## DATASET CONTENT

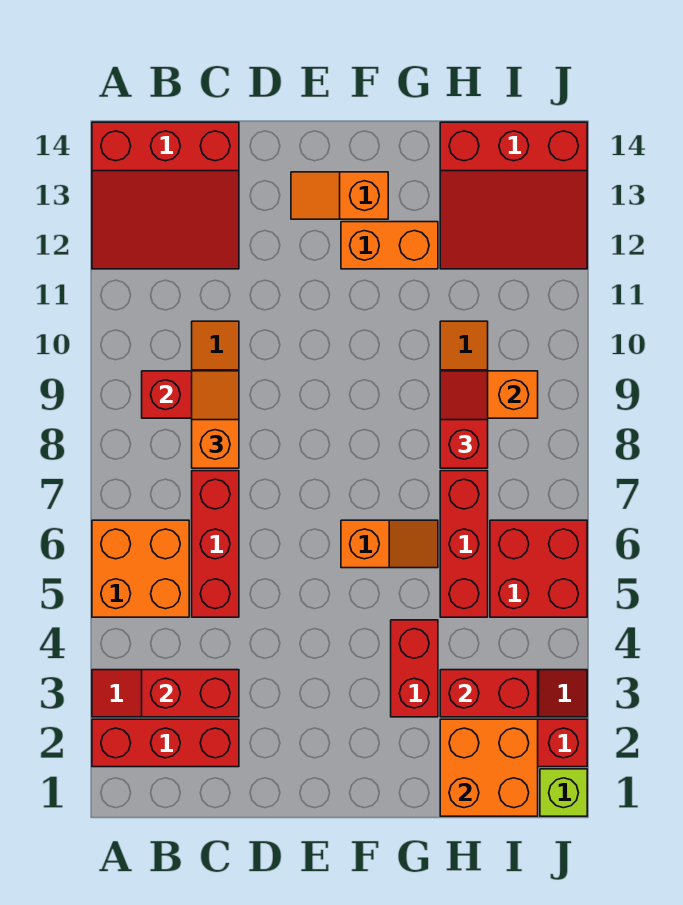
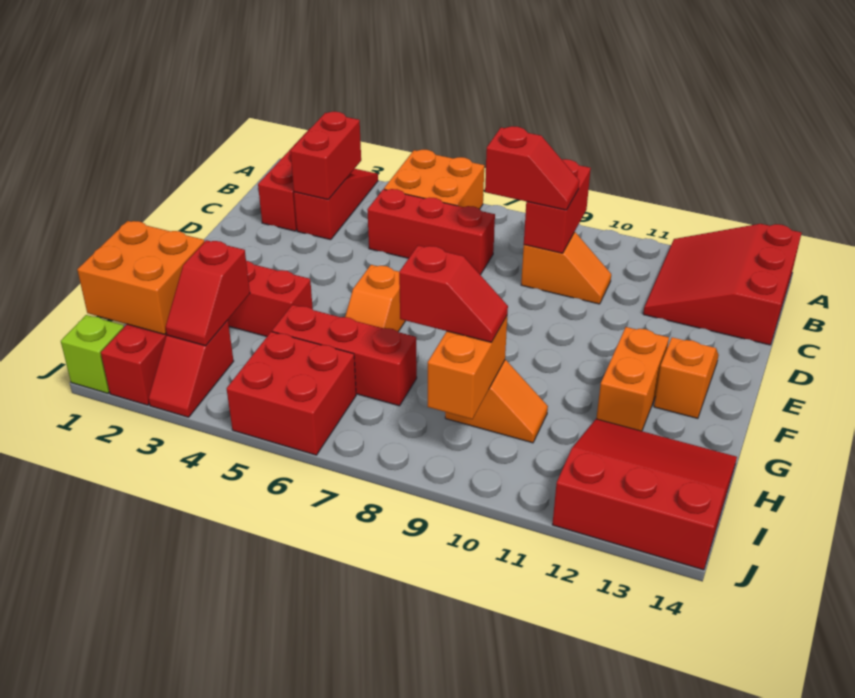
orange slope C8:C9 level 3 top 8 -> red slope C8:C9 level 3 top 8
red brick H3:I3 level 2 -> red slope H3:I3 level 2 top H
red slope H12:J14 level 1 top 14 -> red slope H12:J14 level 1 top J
* * *
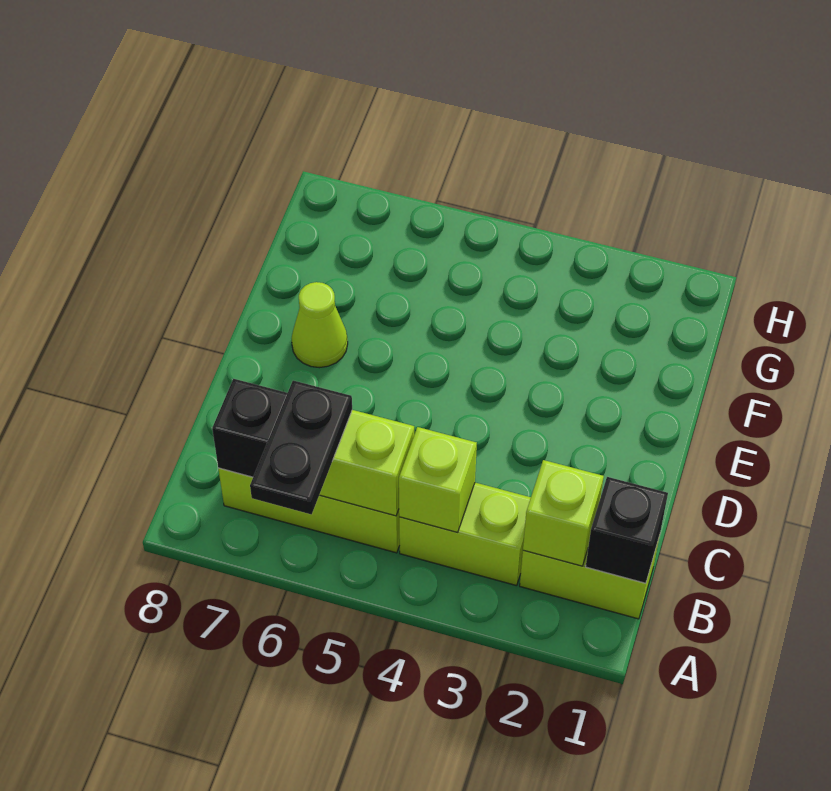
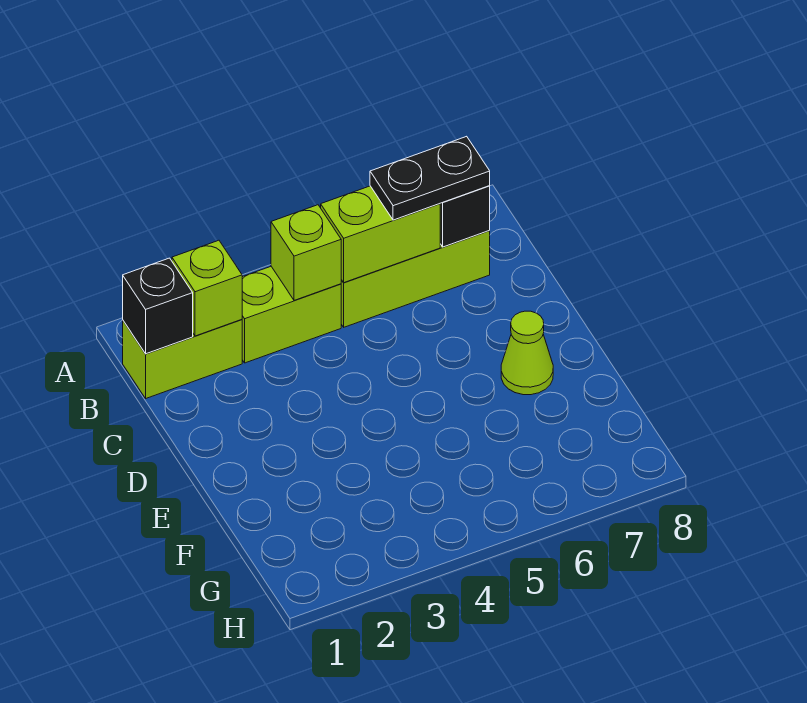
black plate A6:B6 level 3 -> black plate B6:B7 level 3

## WHAT THE TASK ASKS
Going through the records above, state how many lines carry "slope", with no other text.

## WRITTEN ANSWER
3